Structured diff data

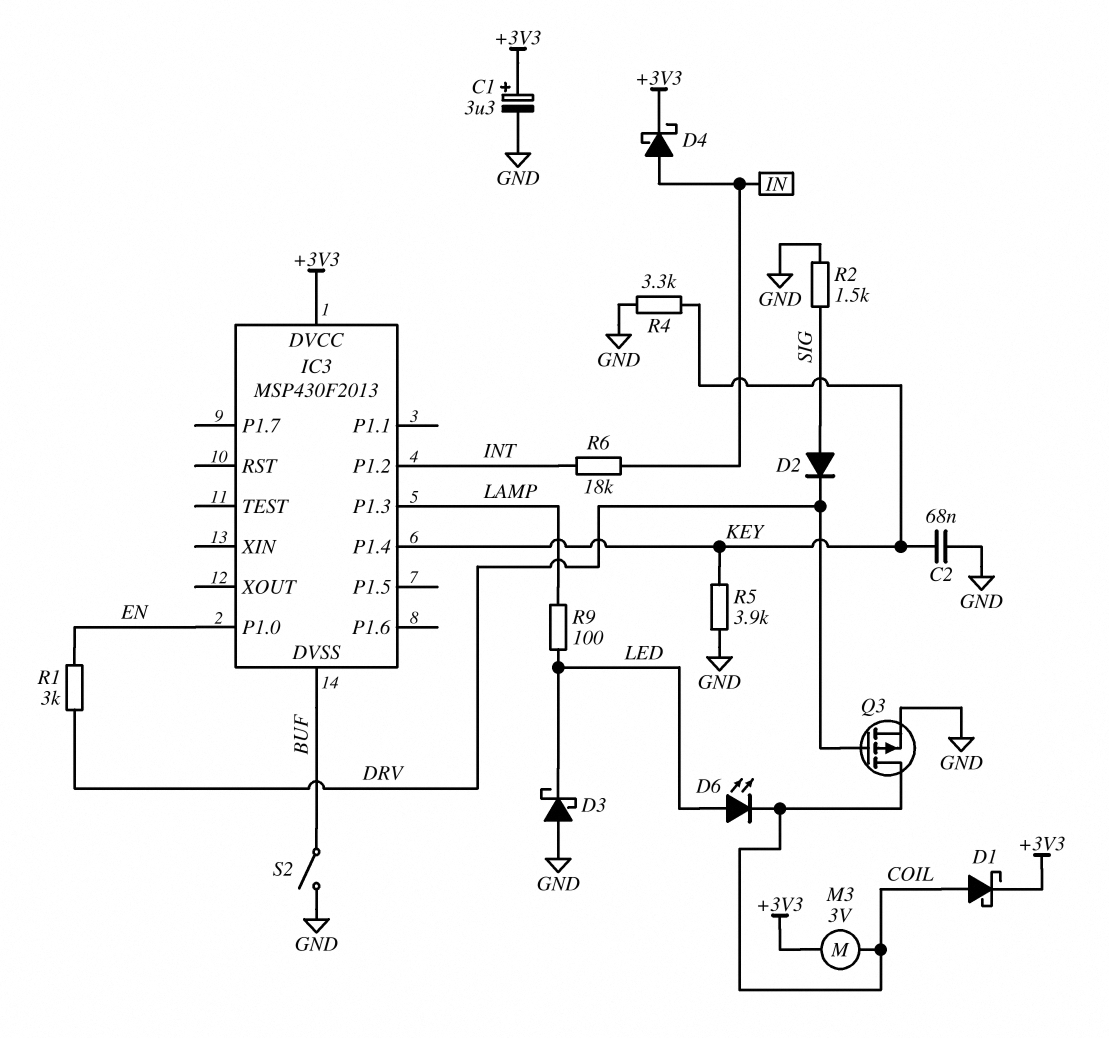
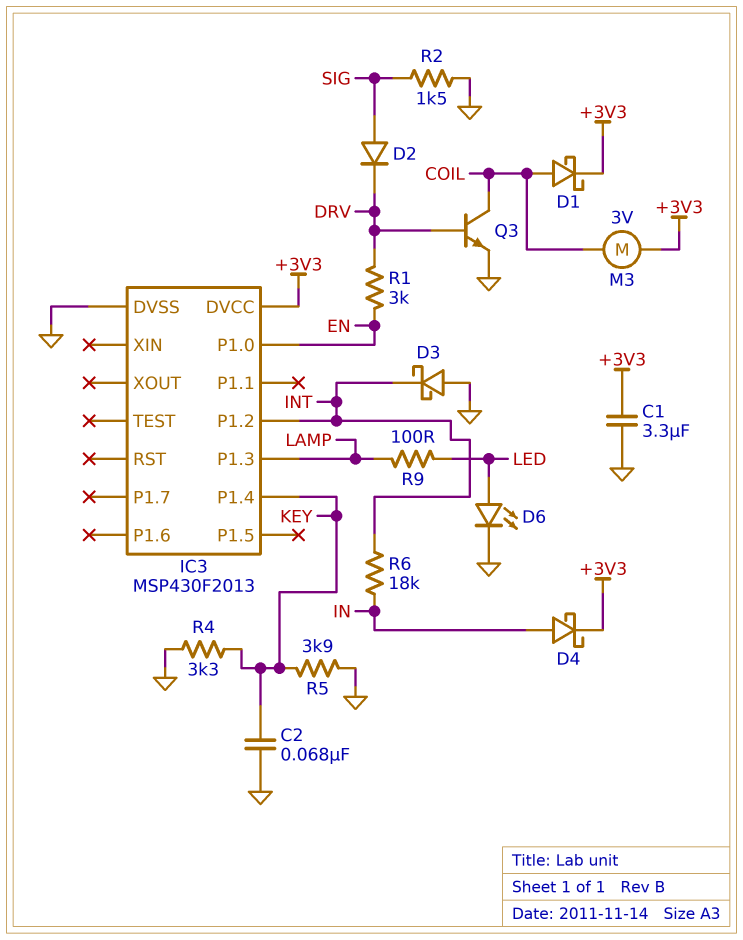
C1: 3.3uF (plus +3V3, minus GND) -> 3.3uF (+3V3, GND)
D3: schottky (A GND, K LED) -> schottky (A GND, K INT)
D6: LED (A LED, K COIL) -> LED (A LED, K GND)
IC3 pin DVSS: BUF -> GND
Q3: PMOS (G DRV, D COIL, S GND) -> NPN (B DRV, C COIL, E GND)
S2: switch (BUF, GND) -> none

• _Assigned task_:
From the data above, copy out every line with the string "COIL" in it.

• _Answer space_:
D6: LED (A LED, K COIL) -> LED (A LED, K GND)
Q3: PMOS (G DRV, D COIL, S GND) -> NPN (B DRV, C COIL, E GND)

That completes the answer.